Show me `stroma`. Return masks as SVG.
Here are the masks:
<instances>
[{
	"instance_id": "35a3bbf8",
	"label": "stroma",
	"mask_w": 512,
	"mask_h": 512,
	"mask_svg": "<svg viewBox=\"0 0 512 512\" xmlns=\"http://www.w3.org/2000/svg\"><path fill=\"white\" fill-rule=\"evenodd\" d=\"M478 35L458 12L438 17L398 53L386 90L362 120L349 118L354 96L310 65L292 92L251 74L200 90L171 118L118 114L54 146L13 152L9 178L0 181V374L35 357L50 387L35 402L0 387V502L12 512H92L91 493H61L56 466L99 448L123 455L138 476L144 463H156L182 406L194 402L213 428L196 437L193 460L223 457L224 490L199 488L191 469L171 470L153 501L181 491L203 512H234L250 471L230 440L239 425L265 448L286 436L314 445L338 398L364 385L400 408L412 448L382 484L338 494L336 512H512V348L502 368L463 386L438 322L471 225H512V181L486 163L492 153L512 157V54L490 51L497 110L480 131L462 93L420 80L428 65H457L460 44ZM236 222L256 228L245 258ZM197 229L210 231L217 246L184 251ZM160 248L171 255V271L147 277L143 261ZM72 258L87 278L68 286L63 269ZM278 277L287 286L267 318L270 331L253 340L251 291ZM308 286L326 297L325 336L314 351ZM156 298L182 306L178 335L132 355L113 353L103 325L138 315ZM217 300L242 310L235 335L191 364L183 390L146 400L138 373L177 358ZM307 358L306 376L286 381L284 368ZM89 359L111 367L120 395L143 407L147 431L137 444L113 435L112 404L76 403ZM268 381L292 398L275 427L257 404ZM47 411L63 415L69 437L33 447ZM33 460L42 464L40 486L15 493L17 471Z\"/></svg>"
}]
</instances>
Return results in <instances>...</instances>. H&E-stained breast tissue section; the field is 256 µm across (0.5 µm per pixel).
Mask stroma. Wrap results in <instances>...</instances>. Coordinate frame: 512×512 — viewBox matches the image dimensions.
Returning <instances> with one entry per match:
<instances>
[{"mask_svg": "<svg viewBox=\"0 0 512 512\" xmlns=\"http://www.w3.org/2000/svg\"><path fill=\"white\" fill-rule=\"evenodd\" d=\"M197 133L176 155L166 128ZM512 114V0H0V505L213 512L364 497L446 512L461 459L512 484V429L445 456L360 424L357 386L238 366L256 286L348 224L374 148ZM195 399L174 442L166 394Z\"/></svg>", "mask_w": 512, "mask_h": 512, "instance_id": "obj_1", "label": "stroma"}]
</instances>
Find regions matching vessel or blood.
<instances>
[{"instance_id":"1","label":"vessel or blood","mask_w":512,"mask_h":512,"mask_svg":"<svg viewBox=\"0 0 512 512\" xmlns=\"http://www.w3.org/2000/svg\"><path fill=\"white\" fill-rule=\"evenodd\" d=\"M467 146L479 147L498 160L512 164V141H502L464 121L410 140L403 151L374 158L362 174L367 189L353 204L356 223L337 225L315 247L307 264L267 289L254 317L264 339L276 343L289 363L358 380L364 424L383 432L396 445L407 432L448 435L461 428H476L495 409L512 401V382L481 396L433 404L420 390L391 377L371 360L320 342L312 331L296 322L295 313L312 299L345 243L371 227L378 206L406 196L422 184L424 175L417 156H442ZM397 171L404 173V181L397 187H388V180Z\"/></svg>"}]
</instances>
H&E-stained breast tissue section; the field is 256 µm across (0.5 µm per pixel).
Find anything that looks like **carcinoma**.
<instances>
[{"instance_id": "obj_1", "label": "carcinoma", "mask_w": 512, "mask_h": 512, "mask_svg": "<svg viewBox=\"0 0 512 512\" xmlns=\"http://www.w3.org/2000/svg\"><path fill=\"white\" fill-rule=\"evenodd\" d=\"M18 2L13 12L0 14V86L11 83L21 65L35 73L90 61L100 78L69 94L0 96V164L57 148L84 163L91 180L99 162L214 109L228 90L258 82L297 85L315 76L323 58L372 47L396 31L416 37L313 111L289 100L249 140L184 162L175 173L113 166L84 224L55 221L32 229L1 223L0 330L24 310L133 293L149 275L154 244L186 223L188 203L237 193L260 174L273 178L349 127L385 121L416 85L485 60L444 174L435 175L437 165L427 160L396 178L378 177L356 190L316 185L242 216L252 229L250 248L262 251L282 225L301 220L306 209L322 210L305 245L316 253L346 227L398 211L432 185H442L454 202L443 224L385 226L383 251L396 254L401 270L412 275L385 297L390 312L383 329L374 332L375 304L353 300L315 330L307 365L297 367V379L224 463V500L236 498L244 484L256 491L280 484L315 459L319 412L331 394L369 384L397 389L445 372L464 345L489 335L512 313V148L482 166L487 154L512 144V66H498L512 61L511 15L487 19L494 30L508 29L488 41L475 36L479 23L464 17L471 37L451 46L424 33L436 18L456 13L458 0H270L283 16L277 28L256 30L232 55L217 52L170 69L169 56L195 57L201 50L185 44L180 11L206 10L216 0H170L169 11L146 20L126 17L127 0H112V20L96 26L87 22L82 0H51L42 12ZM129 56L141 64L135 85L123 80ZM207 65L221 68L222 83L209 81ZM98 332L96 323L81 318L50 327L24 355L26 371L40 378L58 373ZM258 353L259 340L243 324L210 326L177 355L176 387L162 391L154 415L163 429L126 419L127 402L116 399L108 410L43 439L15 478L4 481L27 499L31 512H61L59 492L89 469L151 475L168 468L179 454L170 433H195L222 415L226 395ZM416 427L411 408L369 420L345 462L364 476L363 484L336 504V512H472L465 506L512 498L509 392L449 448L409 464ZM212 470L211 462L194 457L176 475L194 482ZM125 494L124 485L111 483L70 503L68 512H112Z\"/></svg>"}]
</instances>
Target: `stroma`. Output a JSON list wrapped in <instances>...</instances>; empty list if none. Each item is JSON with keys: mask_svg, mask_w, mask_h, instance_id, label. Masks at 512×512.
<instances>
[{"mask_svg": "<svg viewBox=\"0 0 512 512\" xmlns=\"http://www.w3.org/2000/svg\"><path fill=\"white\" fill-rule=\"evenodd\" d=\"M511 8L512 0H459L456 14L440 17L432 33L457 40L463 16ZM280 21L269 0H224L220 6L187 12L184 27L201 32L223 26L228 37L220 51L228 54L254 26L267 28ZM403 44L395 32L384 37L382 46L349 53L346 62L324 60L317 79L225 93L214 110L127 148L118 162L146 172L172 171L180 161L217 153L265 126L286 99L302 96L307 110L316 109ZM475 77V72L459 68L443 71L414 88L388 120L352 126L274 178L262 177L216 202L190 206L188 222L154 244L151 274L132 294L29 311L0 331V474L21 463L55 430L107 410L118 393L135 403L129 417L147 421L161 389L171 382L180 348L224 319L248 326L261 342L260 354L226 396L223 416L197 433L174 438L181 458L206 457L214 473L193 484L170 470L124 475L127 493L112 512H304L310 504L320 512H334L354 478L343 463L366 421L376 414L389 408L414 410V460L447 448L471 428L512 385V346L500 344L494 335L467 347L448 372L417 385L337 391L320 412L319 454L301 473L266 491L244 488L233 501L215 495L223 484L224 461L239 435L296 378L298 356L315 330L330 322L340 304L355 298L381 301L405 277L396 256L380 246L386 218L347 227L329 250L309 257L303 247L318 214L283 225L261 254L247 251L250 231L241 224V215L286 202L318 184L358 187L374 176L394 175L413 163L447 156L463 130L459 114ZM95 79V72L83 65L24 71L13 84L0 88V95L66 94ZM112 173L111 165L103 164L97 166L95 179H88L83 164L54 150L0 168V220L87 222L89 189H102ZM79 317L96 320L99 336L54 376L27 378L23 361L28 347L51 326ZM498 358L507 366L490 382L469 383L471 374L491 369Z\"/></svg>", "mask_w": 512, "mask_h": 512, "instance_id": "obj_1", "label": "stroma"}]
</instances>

> What is being asked: Output the data above exactly, please, line for line.

> Written reply:
Show me `stroma`. Return masks as SVG.
Here are the masks:
<instances>
[{
	"instance_id": "35a3bbf8",
	"label": "stroma",
	"mask_w": 512,
	"mask_h": 512,
	"mask_svg": "<svg viewBox=\"0 0 512 512\" xmlns=\"http://www.w3.org/2000/svg\"><path fill=\"white\" fill-rule=\"evenodd\" d=\"M478 35L458 12L438 17L398 53L386 90L362 120L349 118L354 96L310 65L292 92L251 74L200 90L171 118L118 114L54 146L13 152L9 178L0 181V374L35 357L50 387L35 402L0 387V502L12 512H92L91 493H61L56 466L99 448L123 455L138 476L144 463H156L182 406L194 402L213 428L196 437L193 460L223 457L224 490L199 488L191 469L171 470L153 501L181 491L203 512H234L250 471L230 440L239 425L265 448L286 436L314 445L338 398L364 385L400 408L412 448L382 484L338 494L336 512H512V348L502 368L463 386L438 322L471 225H512V181L486 163L492 153L512 157V54L490 51L497 110L480 131L462 93L420 80L428 65H457L460 44ZM236 222L256 228L245 258ZM197 229L210 231L217 246L184 251ZM160 248L171 255V271L147 277L143 261ZM72 258L87 278L68 286L63 269ZM278 277L287 286L267 318L270 331L253 340L251 291ZM308 286L326 297L325 336L314 351ZM156 298L182 306L178 335L132 355L113 353L103 325L138 315ZM217 300L242 310L235 335L191 364L183 390L146 400L138 373L177 358ZM307 358L306 376L286 381L284 368ZM89 359L111 367L120 395L143 407L147 431L137 444L113 435L112 404L76 403ZM268 381L292 398L275 427L257 404ZM47 411L63 415L69 437L33 447ZM33 460L42 464L40 486L15 493L17 471Z\"/></svg>"
}]
</instances>
Return results in <instances>...</instances>. H&E-stained breast tissue section; the field is 256 µm across (0.5 µm per pixel).
Mask stroma. Wrap results in <instances>...</instances>. Coordinate frame: 512×512 — viewBox matches the image dimensions.
Returning <instances> with one entry per match:
<instances>
[{"mask_svg": "<svg viewBox=\"0 0 512 512\" xmlns=\"http://www.w3.org/2000/svg\"><path fill=\"white\" fill-rule=\"evenodd\" d=\"M197 133L176 155L166 128ZM512 114V0H0V505L213 512L364 497L446 512L461 459L512 484V429L445 456L360 424L357 386L238 366L256 286L348 224L374 148ZM195 399L174 442L166 394Z\"/></svg>", "mask_w": 512, "mask_h": 512, "instance_id": "obj_1", "label": "stroma"}]
</instances>
Find regions matching vessel or blood.
<instances>
[{"instance_id":"1","label":"vessel or blood","mask_w":512,"mask_h":512,"mask_svg":"<svg viewBox=\"0 0 512 512\" xmlns=\"http://www.w3.org/2000/svg\"><path fill=\"white\" fill-rule=\"evenodd\" d=\"M467 146L479 147L498 160L512 164V141H502L464 121L410 140L403 151L374 158L362 174L367 189L353 204L356 223L337 225L315 247L307 264L267 289L254 317L264 339L276 343L289 363L358 380L364 424L383 432L396 445L407 432L448 435L461 428H476L495 409L512 401V382L481 396L433 404L420 390L391 377L371 360L320 342L312 331L296 322L295 313L312 299L345 243L371 227L378 206L406 196L422 184L424 175L417 156H442ZM397 171L404 173V181L397 187H388V180Z\"/></svg>"}]
</instances>
H&E-stained breast tissue section; the field is 256 µm across (0.5 µm per pixel).
Find anything that looks like **carcinoma**.
<instances>
[{"instance_id": "obj_1", "label": "carcinoma", "mask_w": 512, "mask_h": 512, "mask_svg": "<svg viewBox=\"0 0 512 512\" xmlns=\"http://www.w3.org/2000/svg\"><path fill=\"white\" fill-rule=\"evenodd\" d=\"M18 2L13 12L0 14V86L11 83L21 65L35 73L90 61L100 78L69 94L0 96V164L57 148L84 163L91 180L99 162L214 109L228 90L258 82L297 85L315 76L323 58L372 47L396 31L416 37L313 111L289 100L249 140L184 162L175 173L113 166L84 224L55 221L32 229L1 223L0 330L24 310L133 293L149 275L154 244L186 223L188 203L237 193L260 174L273 178L349 127L385 121L416 85L485 60L444 174L435 175L437 165L427 160L396 178L378 177L356 190L316 185L242 216L252 229L250 248L262 251L282 225L301 220L306 209L322 210L305 245L316 253L346 227L398 211L432 185H442L454 202L443 224L385 226L383 251L396 254L401 270L412 275L385 297L390 312L383 329L374 332L375 304L353 300L315 330L307 365L297 367V379L224 463V500L236 498L244 484L256 491L280 484L315 459L319 412L331 394L369 384L397 389L445 372L464 345L489 335L512 313V148L482 166L487 154L512 144V66H498L512 61L511 15L487 19L494 30L508 29L488 41L475 36L479 23L464 17L471 37L451 46L424 33L436 18L456 13L458 0H270L283 16L277 28L256 30L232 55L217 52L170 69L169 56L195 57L201 50L185 44L180 11L206 10L216 0H170L169 11L146 20L126 17L127 0H112V20L96 26L87 22L82 0H51L42 12ZM129 56L141 64L135 85L123 80ZM207 65L221 68L222 83L209 81ZM98 332L96 323L81 318L50 327L24 355L26 371L40 378L58 373ZM258 353L259 340L243 324L210 326L177 355L176 387L162 391L154 415L163 429L126 419L127 402L116 399L108 410L43 439L15 478L4 481L27 499L31 512H61L59 492L89 469L151 475L168 468L179 454L170 433H195L222 415L226 395ZM416 427L411 408L369 420L345 462L364 476L363 484L336 504V512H472L465 506L512 498L509 392L449 448L409 464ZM212 470L211 462L194 457L176 475L194 482ZM125 494L124 485L111 483L70 503L68 512H112Z\"/></svg>"}]
</instances>
Target: `stroma`. Output a JSON list wrapped in <instances>...</instances>; empty list if none. Each item is JSON with keys: mask_svg, mask_w, mask_h, instance_id, label. Masks at 512×512.
<instances>
[{"mask_svg": "<svg viewBox=\"0 0 512 512\" xmlns=\"http://www.w3.org/2000/svg\"><path fill=\"white\" fill-rule=\"evenodd\" d=\"M511 8L512 0H459L456 14L440 17L432 33L457 40L463 16ZM280 21L269 0H224L220 6L187 12L184 27L201 32L223 26L228 37L220 51L228 54L254 26L267 28ZM403 44L395 32L384 37L382 46L349 53L346 62L324 60L317 79L225 93L214 110L127 148L118 162L146 172L172 171L180 161L217 153L265 126L286 99L302 96L307 110L316 109ZM475 77V72L459 68L443 71L414 88L388 120L352 126L274 178L262 177L216 202L190 206L188 222L154 244L151 274L132 294L29 311L0 331V474L21 463L55 430L107 410L118 393L135 403L129 417L147 421L161 389L171 382L180 348L224 319L248 326L261 342L260 354L226 396L223 416L197 433L174 438L181 458L206 457L214 473L193 484L170 470L124 475L127 493L112 512H304L310 504L320 512H334L354 478L343 463L366 421L376 414L389 408L414 410V460L447 448L471 428L512 385V346L500 344L494 335L467 347L448 372L417 385L337 391L320 412L319 454L301 473L266 491L244 488L233 501L215 495L223 484L224 461L239 435L296 378L298 356L315 330L330 322L340 304L355 298L381 301L405 277L396 256L380 246L386 218L347 227L329 250L309 257L303 247L318 214L283 225L261 254L247 251L250 231L241 224V215L286 202L318 184L358 187L374 176L394 175L413 163L447 156L463 130L459 114ZM95 79V72L83 65L24 71L13 84L0 88V95L66 94ZM112 173L111 165L103 164L97 166L95 179H88L83 164L54 150L0 168V220L87 222L89 189H102ZM79 317L96 320L99 336L54 376L27 378L23 361L28 347L51 326ZM498 358L507 366L490 382L469 383L471 374L491 369Z\"/></svg>", "mask_w": 512, "mask_h": 512, "instance_id": "obj_1", "label": "stroma"}]
</instances>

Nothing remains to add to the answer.